# What to do:
Every line of the entries below that includes "LOAD" belongs in the answer, copied as written.

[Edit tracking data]
▼

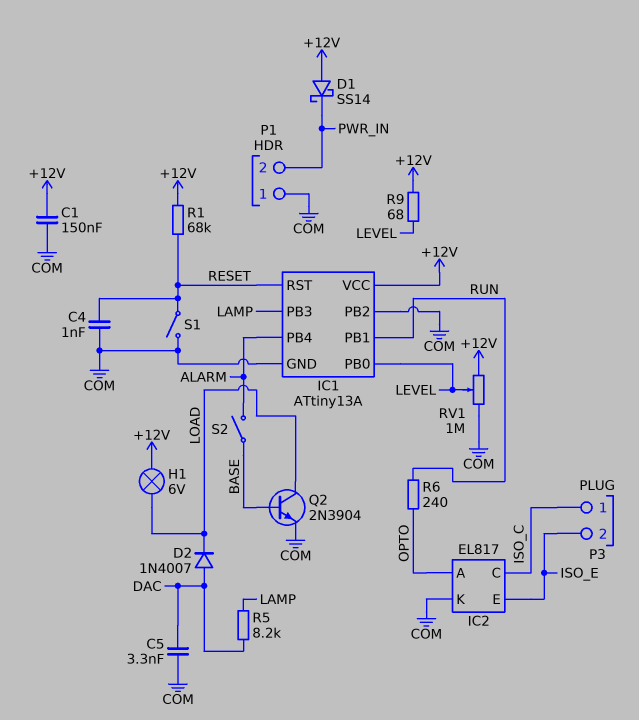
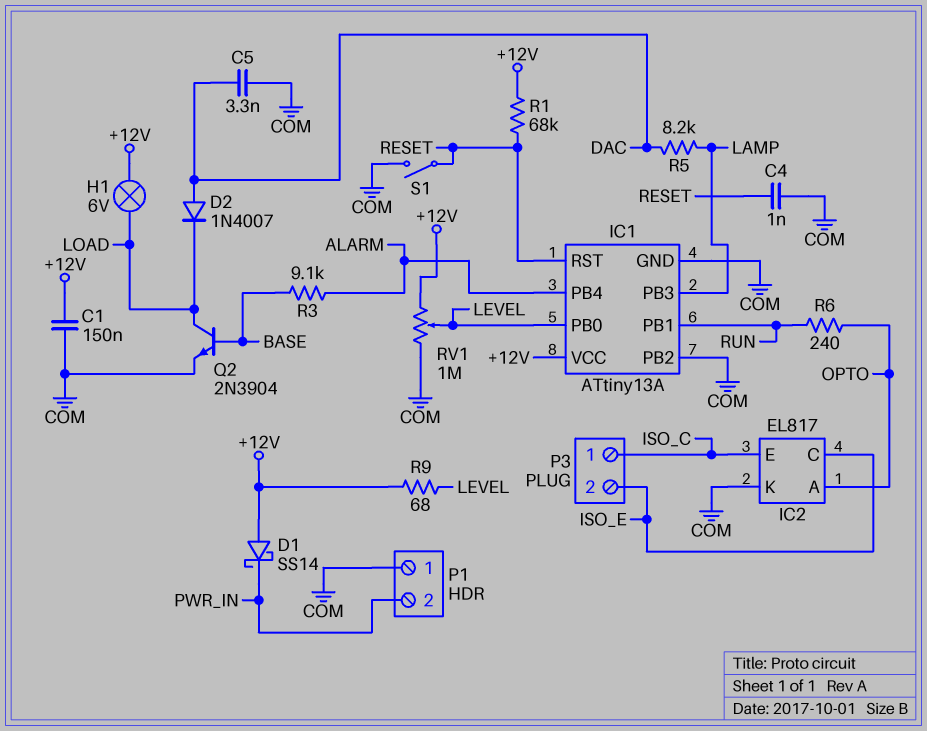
IC2 pin C: ISO_C -> ISO_E
IC2 pin E: ISO_E -> ISO_C
R3: none -> 9.1k (ALARM, BASE)
S2: switch (ALARM, BASE) -> none

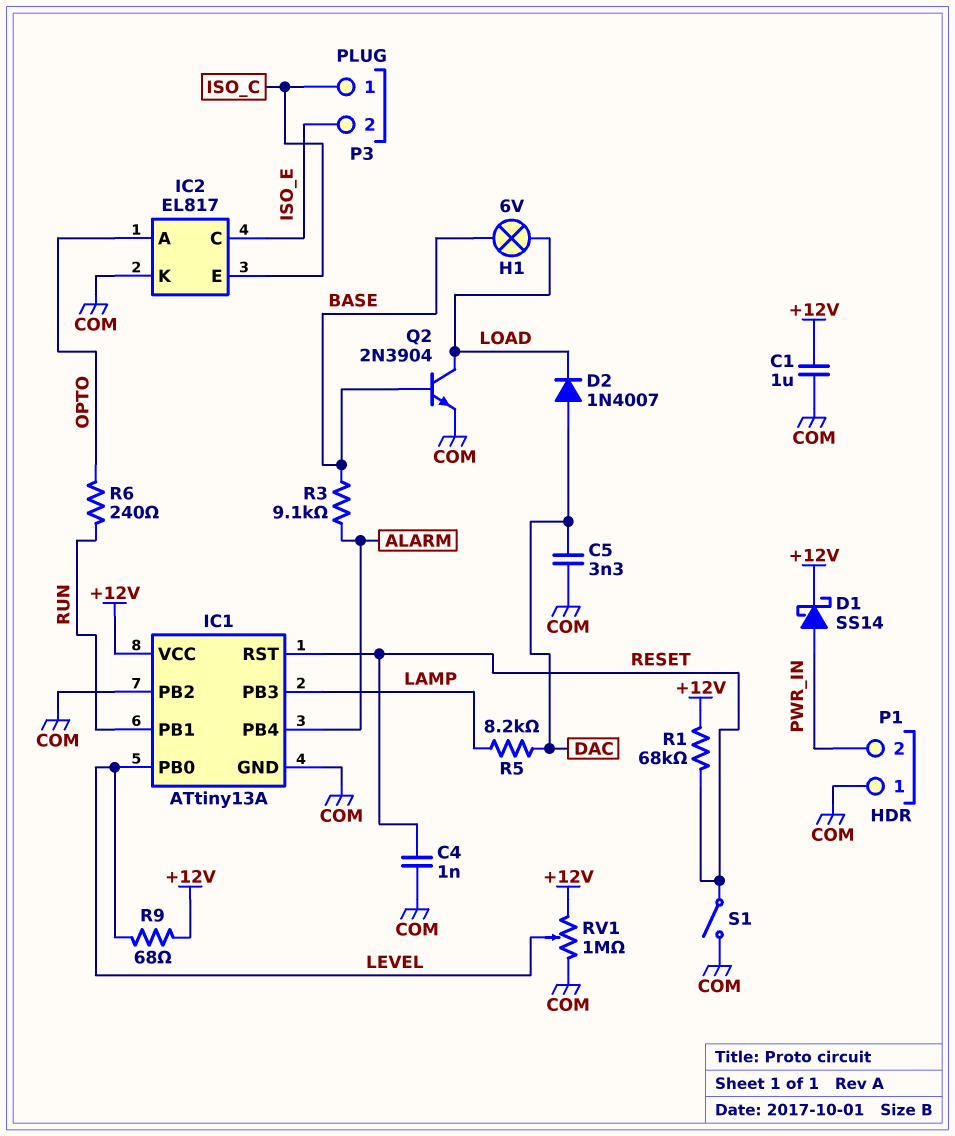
C1: 150nF (+12V, COM) -> 1uF (+12V, COM)
D1: schottky SS14 (A +12V, K PWR_IN) -> schottky SS14 (A PWR_IN, K +12V)
H1: lamp 6V (+12V, LOAD) -> lamp 6V (BASE, LOAD)

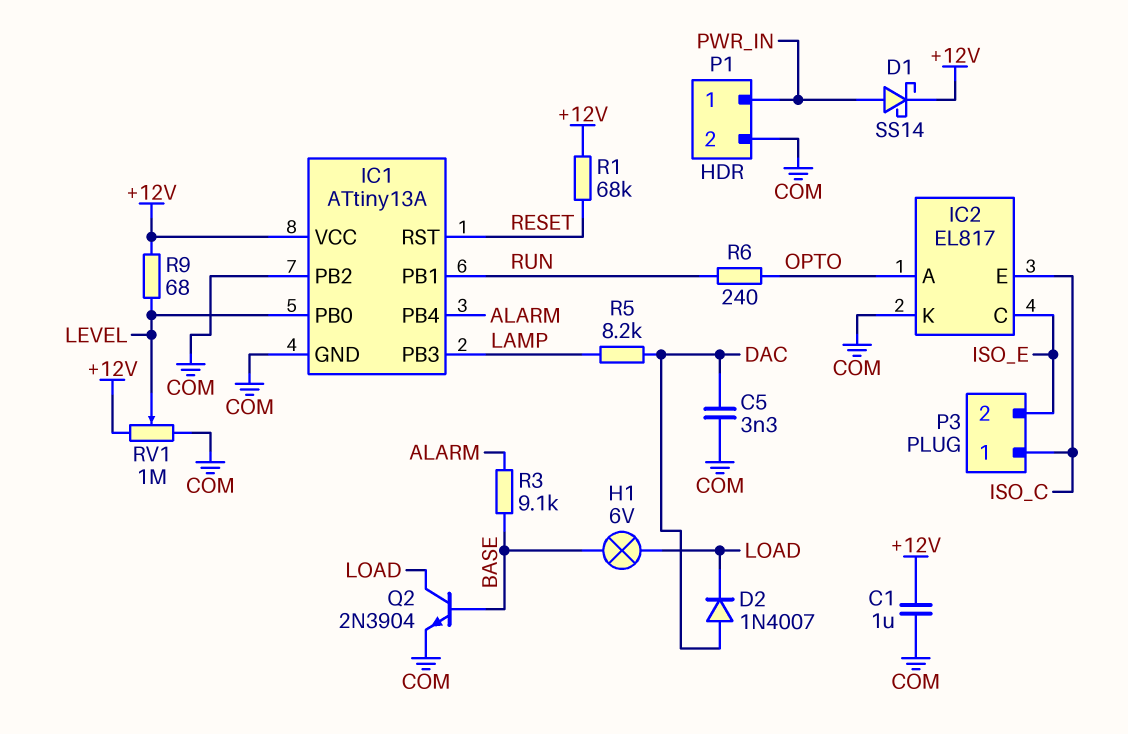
C4: 1nF (COM, RESET) -> none
P1 pin 1: COM -> PWR_IN
P1 pin 2: PWR_IN -> COM
S1: switch (COM, RESET) -> none

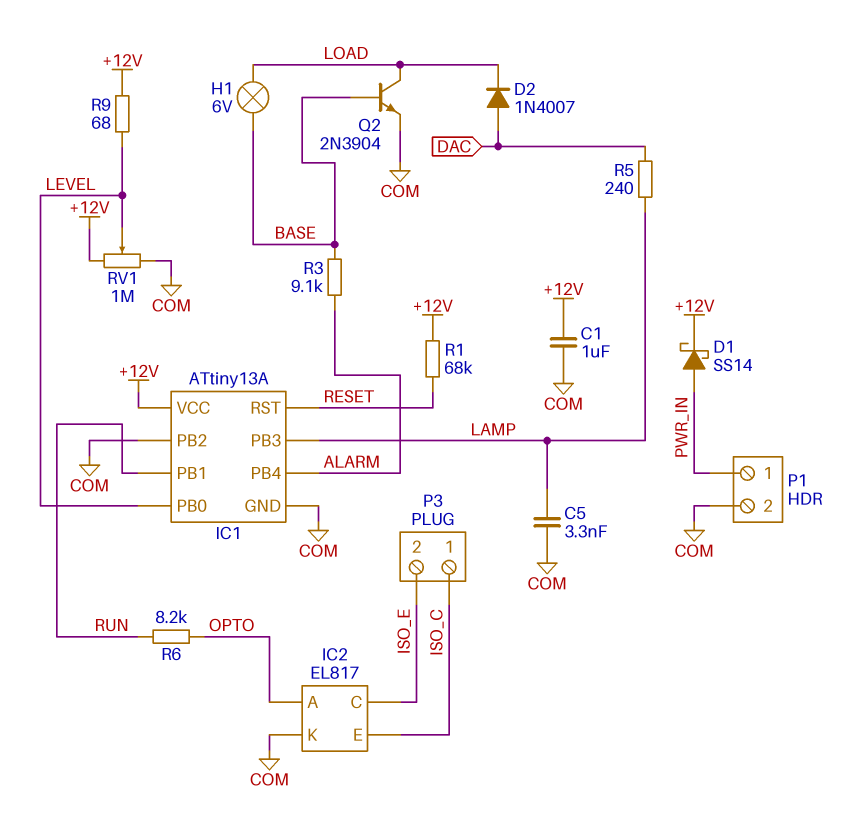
C5: 3.3nF (COM, DAC) -> 3.3nF (COM, LAMP)
R5: 8.2k (DAC, LAMP) -> 240 (DAC, LAMP)
R6: 240 (OPTO, RUN) -> 8.2k (OPTO, RUN)

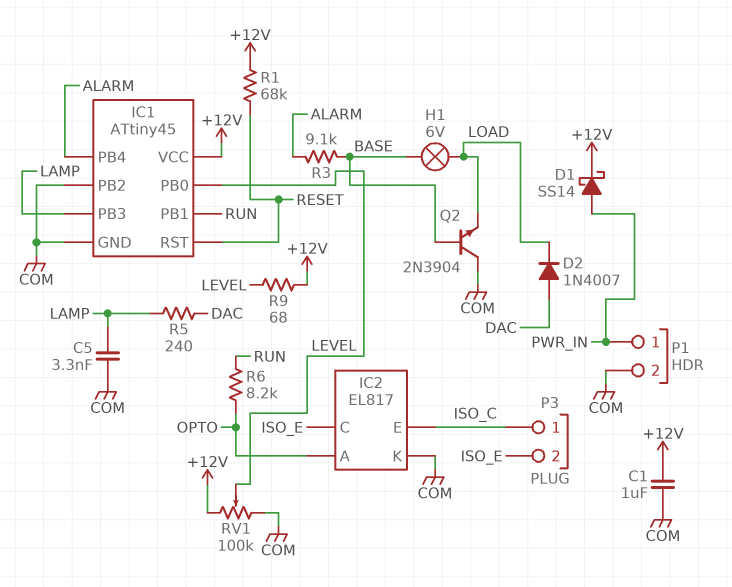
IC1: ATtiny13A -> ATtiny45
Q2: NPN 2N3904 (B BASE, C LOAD, E COM) -> NPN 2N3904 (B BASE, C COM, E LOAD)
RV1: 1M (+12V, COM, wiper LEVEL) -> 100k (+12V, COM, wiper LEVEL)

▲

# Problem solution:
H1: lamp 6V (+12V, LOAD) -> lamp 6V (BASE, LOAD)
Q2: NPN 2N3904 (B BASE, C LOAD, E COM) -> NPN 2N3904 (B BASE, C COM, E LOAD)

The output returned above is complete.